* Work request: Your answer should repeat exactly the line containing "R2: 1k (T9, W5) -> none" and all lines after it through the end of the material below, with no other text.

++++ Records for this task ++++

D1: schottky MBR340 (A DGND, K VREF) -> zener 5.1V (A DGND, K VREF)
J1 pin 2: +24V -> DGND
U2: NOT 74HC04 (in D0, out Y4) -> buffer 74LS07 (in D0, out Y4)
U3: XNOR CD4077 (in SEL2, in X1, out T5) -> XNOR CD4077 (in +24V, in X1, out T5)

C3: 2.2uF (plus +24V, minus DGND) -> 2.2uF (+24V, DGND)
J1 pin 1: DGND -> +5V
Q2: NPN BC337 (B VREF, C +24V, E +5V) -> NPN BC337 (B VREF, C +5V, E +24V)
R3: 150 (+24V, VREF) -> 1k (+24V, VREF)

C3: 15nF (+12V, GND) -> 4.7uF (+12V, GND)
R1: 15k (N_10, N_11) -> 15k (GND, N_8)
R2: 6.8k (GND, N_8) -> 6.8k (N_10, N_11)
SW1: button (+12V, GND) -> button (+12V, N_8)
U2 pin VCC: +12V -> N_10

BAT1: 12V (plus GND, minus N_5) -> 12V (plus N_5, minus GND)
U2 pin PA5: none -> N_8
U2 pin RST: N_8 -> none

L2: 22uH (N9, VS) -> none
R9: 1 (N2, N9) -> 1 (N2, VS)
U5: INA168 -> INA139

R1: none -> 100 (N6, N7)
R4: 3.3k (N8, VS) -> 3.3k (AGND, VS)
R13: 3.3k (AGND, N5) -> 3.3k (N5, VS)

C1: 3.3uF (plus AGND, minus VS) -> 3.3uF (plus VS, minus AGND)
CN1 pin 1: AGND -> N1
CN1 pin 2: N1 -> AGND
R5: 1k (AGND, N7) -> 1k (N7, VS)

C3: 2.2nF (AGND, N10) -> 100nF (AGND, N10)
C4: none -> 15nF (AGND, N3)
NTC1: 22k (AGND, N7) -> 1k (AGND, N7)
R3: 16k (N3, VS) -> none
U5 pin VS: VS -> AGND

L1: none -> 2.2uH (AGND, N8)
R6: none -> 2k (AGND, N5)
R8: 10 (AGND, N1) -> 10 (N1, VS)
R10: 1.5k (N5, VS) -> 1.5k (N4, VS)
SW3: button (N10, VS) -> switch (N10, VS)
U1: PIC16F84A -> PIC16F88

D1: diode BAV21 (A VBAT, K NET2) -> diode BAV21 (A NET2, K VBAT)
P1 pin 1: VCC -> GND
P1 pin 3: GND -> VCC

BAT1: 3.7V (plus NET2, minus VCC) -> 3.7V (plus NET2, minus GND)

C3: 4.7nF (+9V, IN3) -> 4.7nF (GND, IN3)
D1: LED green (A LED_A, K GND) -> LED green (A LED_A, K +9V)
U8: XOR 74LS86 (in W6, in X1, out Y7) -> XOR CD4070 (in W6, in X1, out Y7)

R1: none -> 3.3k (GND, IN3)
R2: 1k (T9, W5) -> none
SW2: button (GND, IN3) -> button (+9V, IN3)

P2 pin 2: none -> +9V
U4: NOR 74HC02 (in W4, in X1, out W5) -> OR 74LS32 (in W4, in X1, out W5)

++++

* Problem solution:
R2: 1k (T9, W5) -> none
SW2: button (GND, IN3) -> button (+9V, IN3)

P2 pin 2: none -> +9V
U4: NOR 74HC02 (in W4, in X1, out W5) -> OR 74LS32 (in W4, in X1, out W5)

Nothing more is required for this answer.